— Spatial object tracking data —
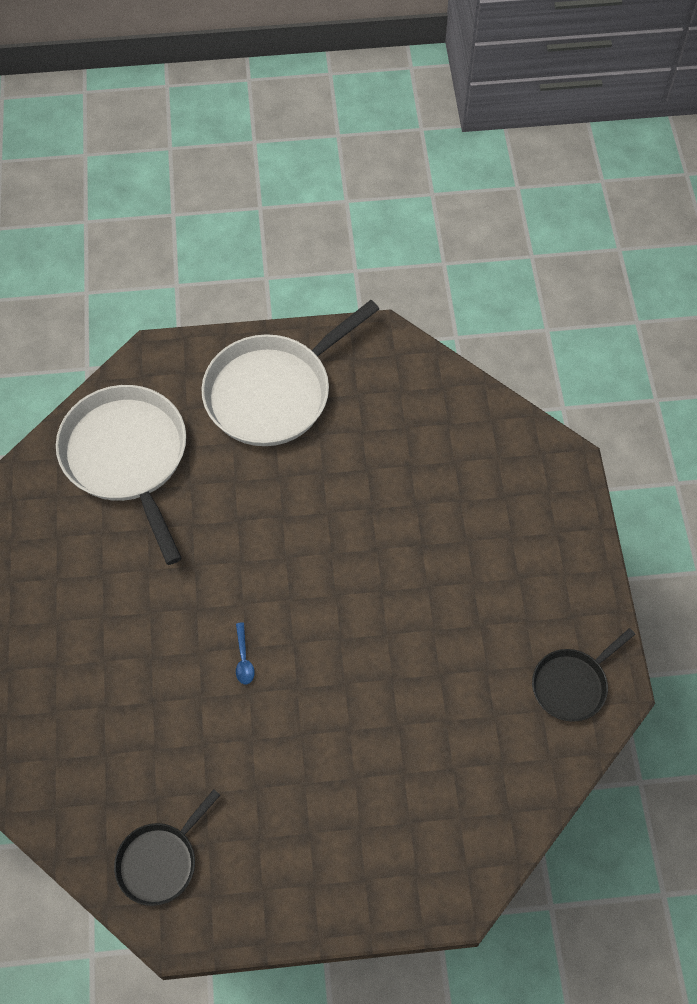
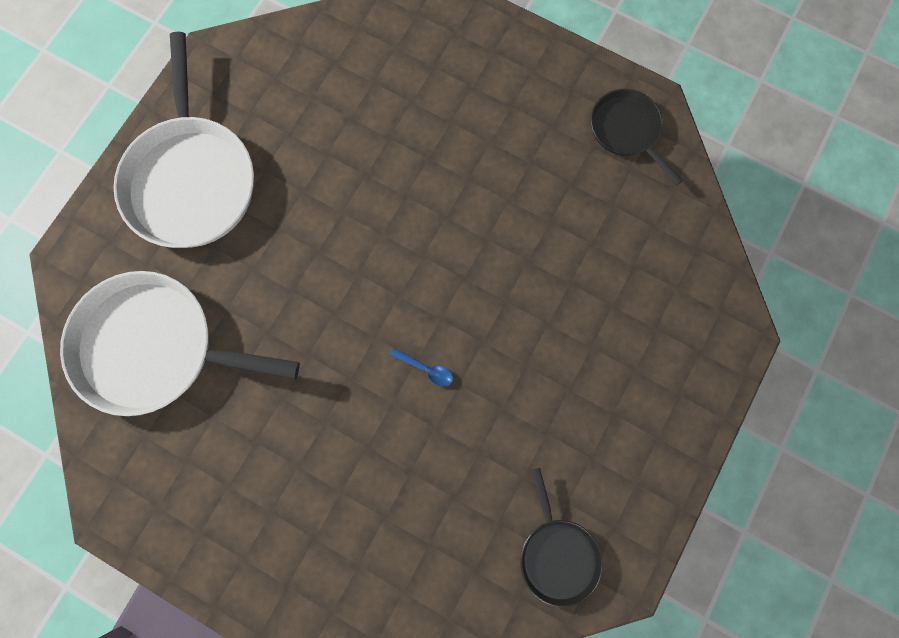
camera: 55 degrees left, 15 degrees up
(572, 684) = (627, 130): black pan -> black pan turned 150 degrees clockwise

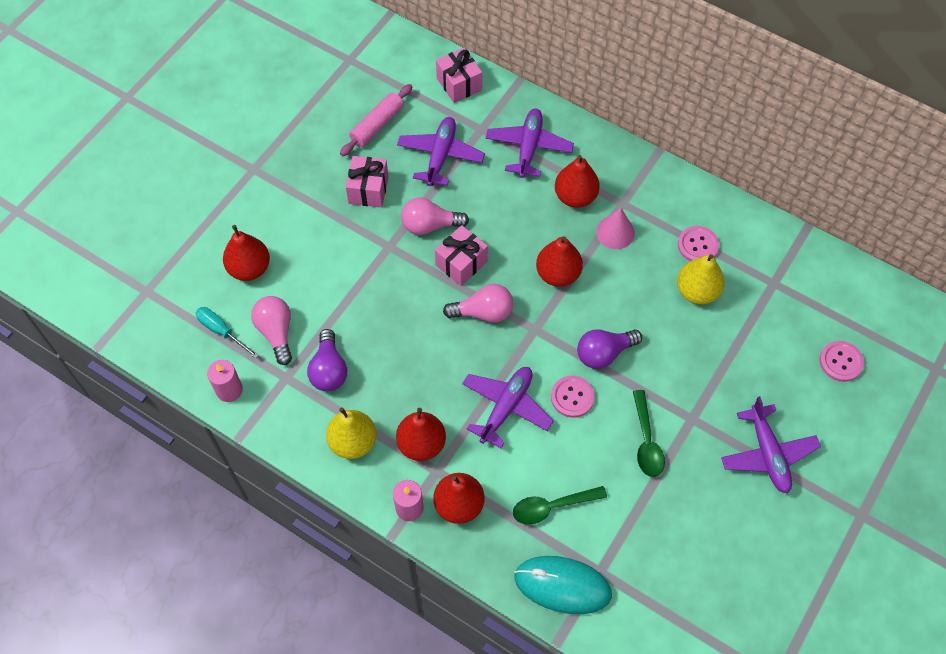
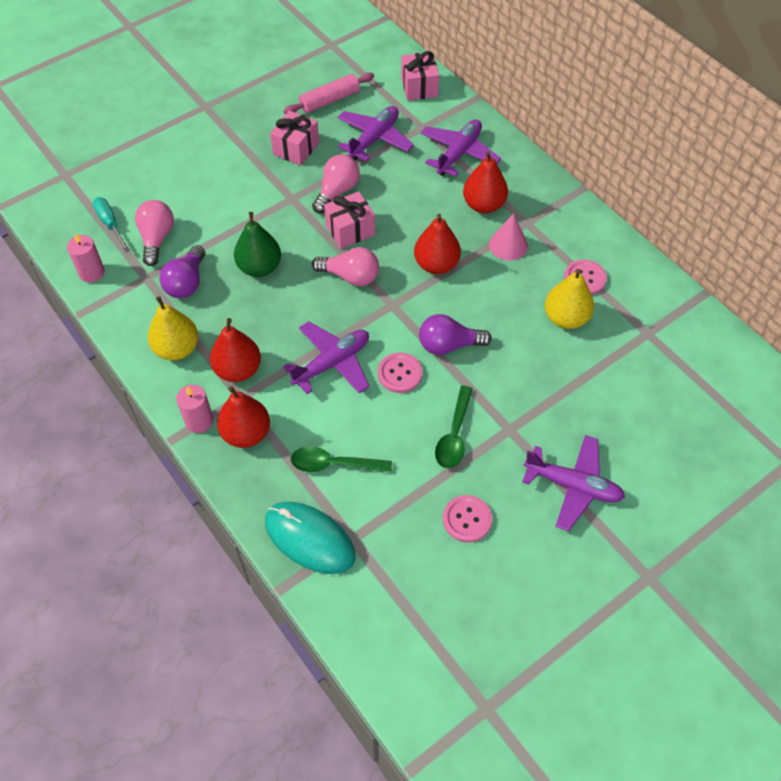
camera: 20 degrees right, 5 degrees down
(249, 268) = (161, 181): red pear -> none
(392, 331) = (259, 267): none -> green pear
(430, 225) = (337, 191): pink light bulb -> pink light bulb turned 105 degrees clockwise
(767, 454) = (573, 486): purple plane -> purple plane turned 75 degrees counterclockwise
(841, 362) = (687, 425): pink button -> pink button (467, 519)

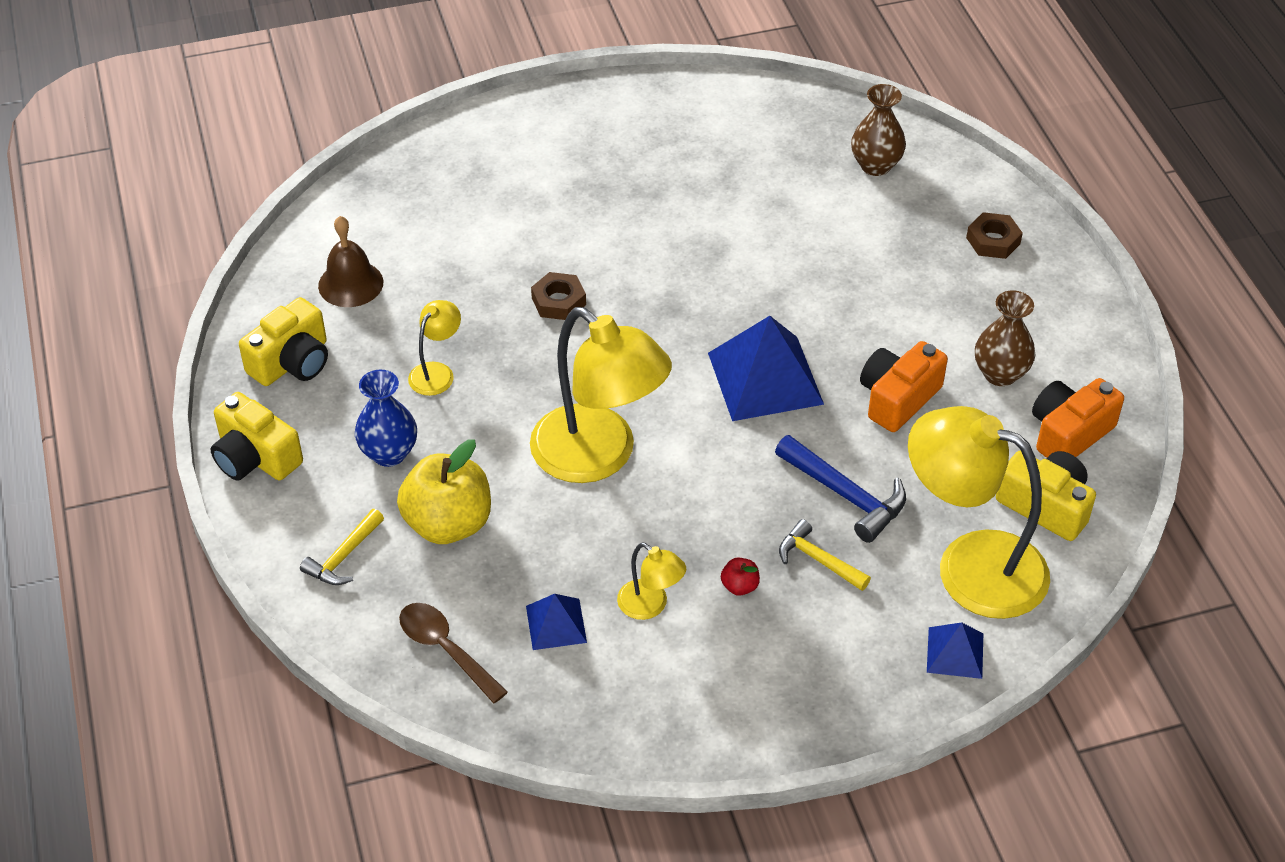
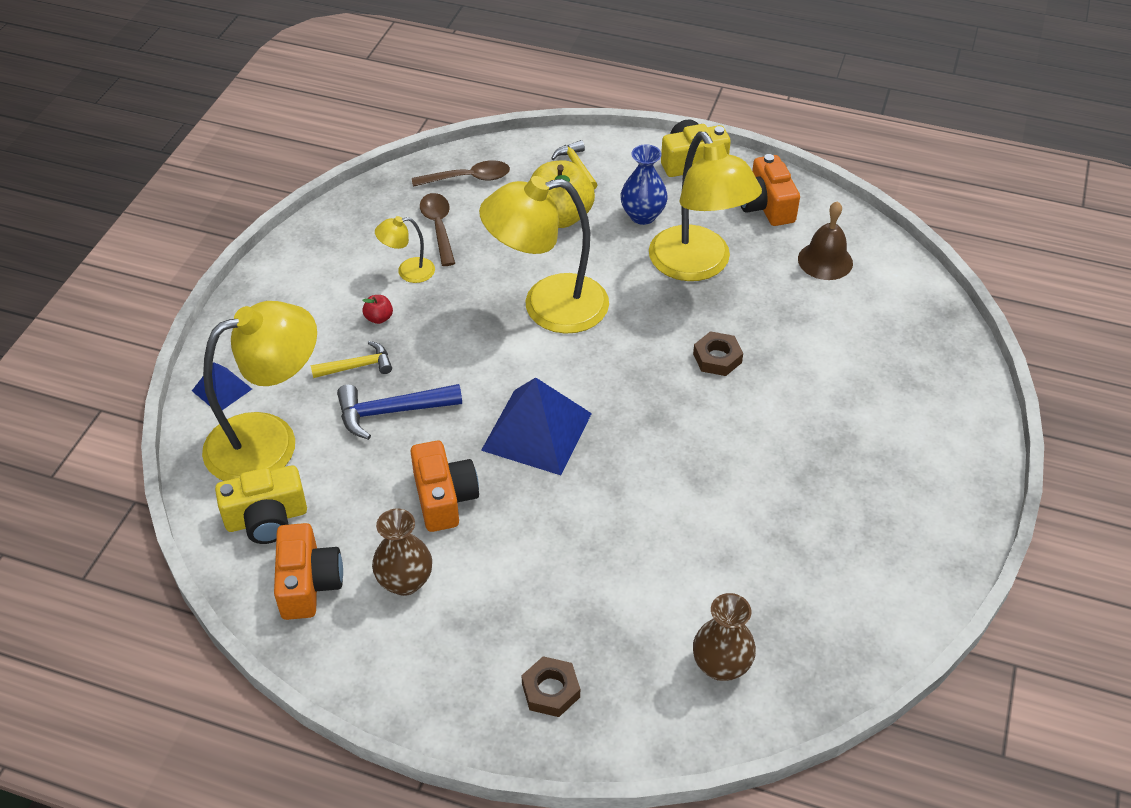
camera: 125 degrees right, 0 degrees up
(292, 362) = (766, 205): yellow camera -> orange camera
(437, 372) = (697, 266): yellow lamp -> yellow lamp, size x2.22
(556, 624) = (438, 227): blue pyramid -> brown spoon

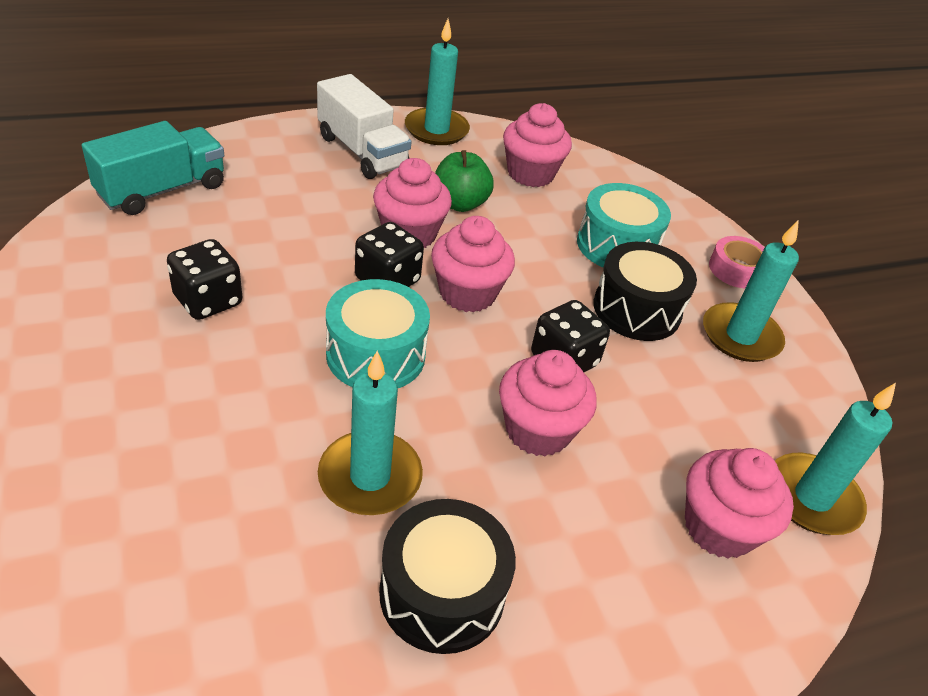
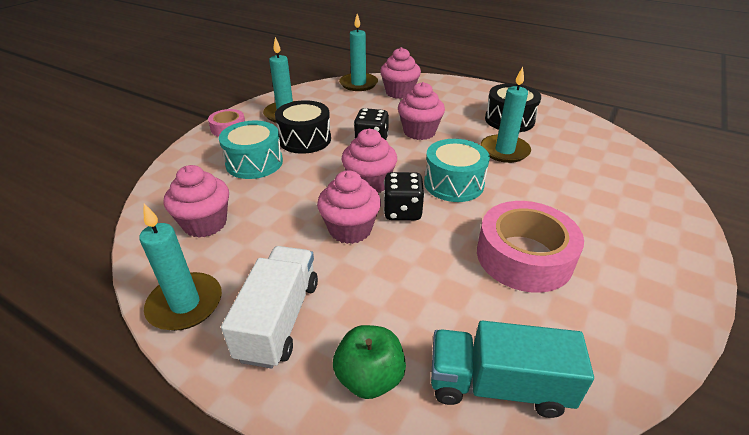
camera: 125 degrees left, 5 degrees down
(208, 300) = (524, 256): black dice -> pink tape
(460, 203) = (287, 230): green apple -> green apple (369, 377)

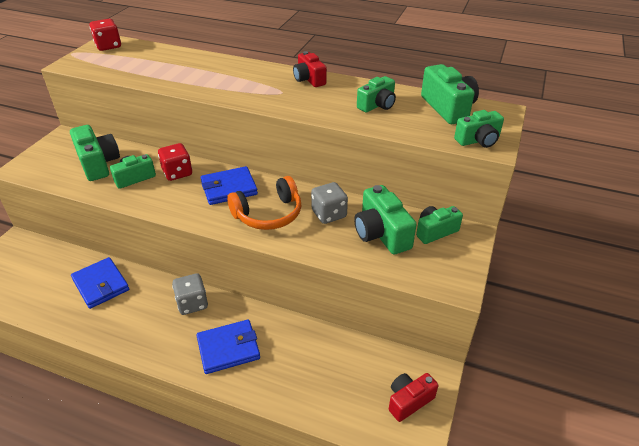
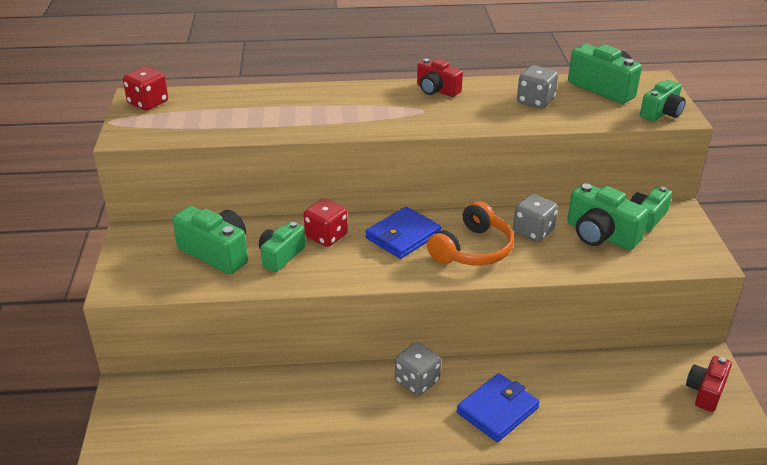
camera: 25 degrees left, 5 degrees down
(101, 285) = (291, 399): blue wallet -> none
(377, 105) = (535, 101): green camera -> grey dice

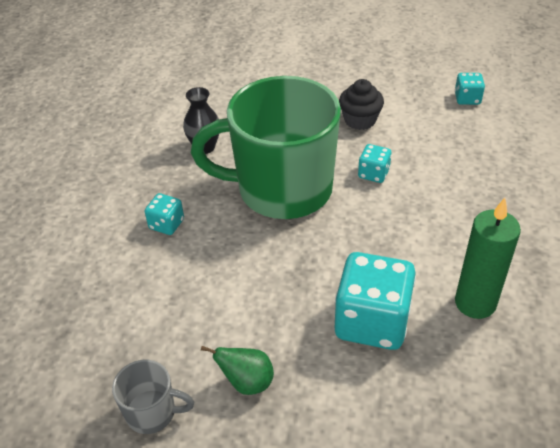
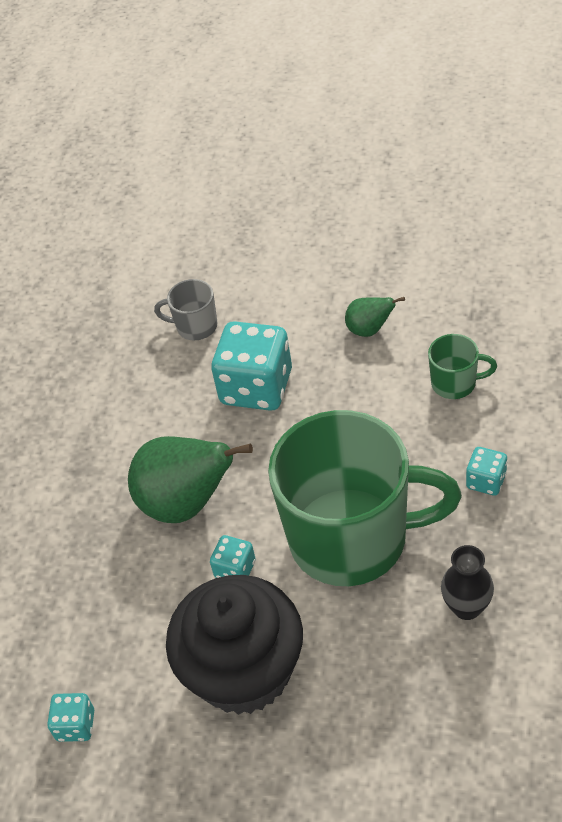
camera: 175 degrees left, 5 degrees up
(152, 412) = (446, 302): grey mug -> grey mug (195, 326)
(169, 312) = (455, 383): none -> green mug
(360, 120) = (244, 671): black cupcake -> black cupcake, size x2.03
(422, 220) = (187, 503): none -> green pear
(475, 303) = (155, 412): green candle -> none

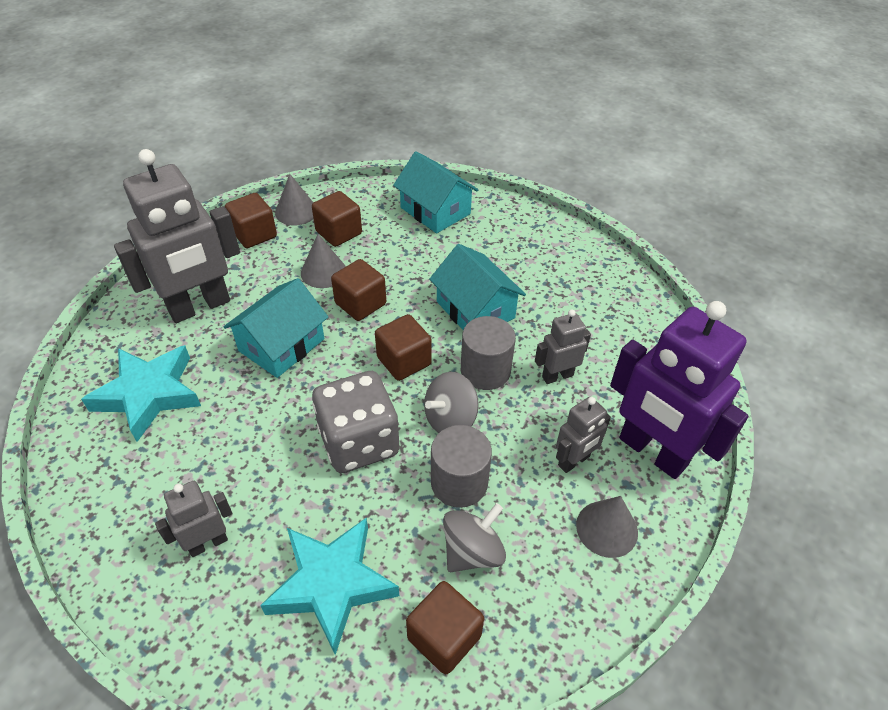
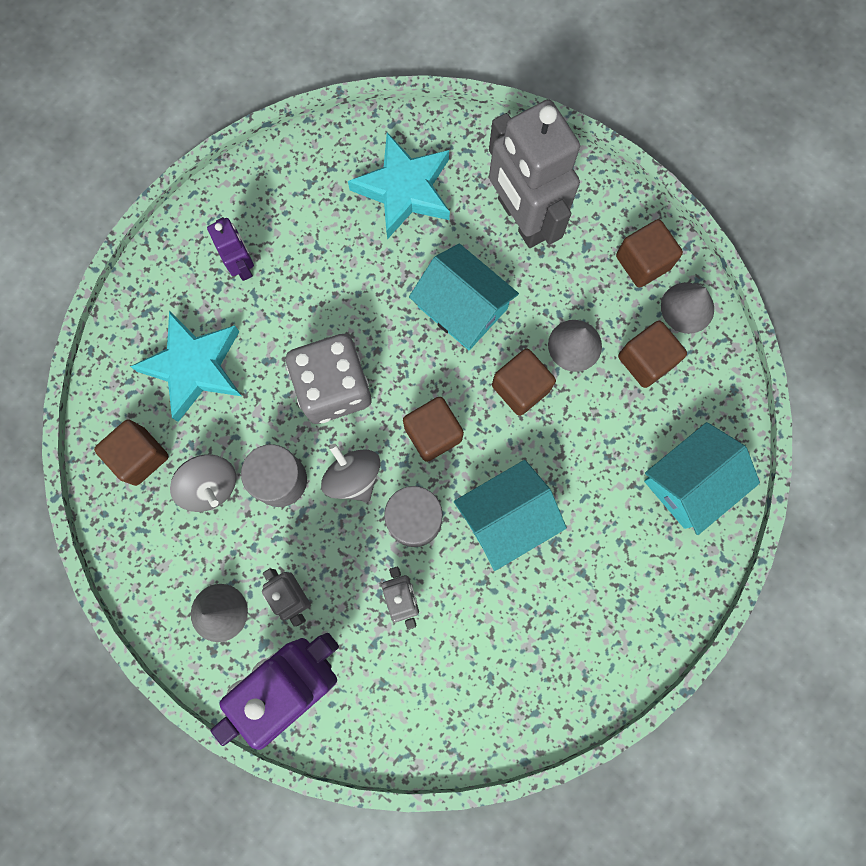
camera: 95 degrees right, 30 degrees up
(208, 543) = (242, 265): grey robot -> purple robot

— PROBLEM REQUIREMENTS —
The images are to be left out; every line above should be set down exactly.

— RESPONSE TO THE EXERCISE —
camera: 55 degrees left, 15 degrees up
(572, 684) = (627, 130): black pan -> black pan turned 150 degrees clockwise

camera: 20 degrees right, 5 degrees down
(249, 268) = (161, 181): red pear -> none
(392, 331) = (259, 267): none -> green pear
(430, 225) = (337, 191): pink light bulb -> pink light bulb turned 105 degrees clockwise
(767, 454) = (573, 486): purple plane -> purple plane turned 75 degrees counterclockwise
(841, 362) = (687, 425): pink button -> pink button (467, 519)

camera: 125 degrees right, 0 degrees up
(292, 362) = (766, 205): yellow camera -> orange camera
(437, 372) = (697, 266): yellow lamp -> yellow lamp, size x2.22
(556, 624) = (438, 227): blue pyramid -> brown spoon

camera: 125 degrees left, 5 degrees down
(208, 300) = (524, 256): black dice -> pink tape
(460, 203) = (287, 230): green apple -> green apple (369, 377)

camera: 25 degrees left, 5 degrees down
(101, 285) = (291, 399): blue wallet -> none
(377, 105) = (535, 101): green camera -> grey dice

camera: 175 degrees left, 5 degrees up
(152, 412) = (446, 302): grey mug -> grey mug (195, 326)
(169, 312) = (455, 383): none -> green mug
(360, 120) = (244, 671): black cupcake -> black cupcake, size x2.03
(422, 220) = (187, 503): none -> green pear
(475, 303) = (155, 412): green candle -> none

camera: 95 degrees right, 30 degrees up
(208, 543) = (242, 265): grey robot -> purple robot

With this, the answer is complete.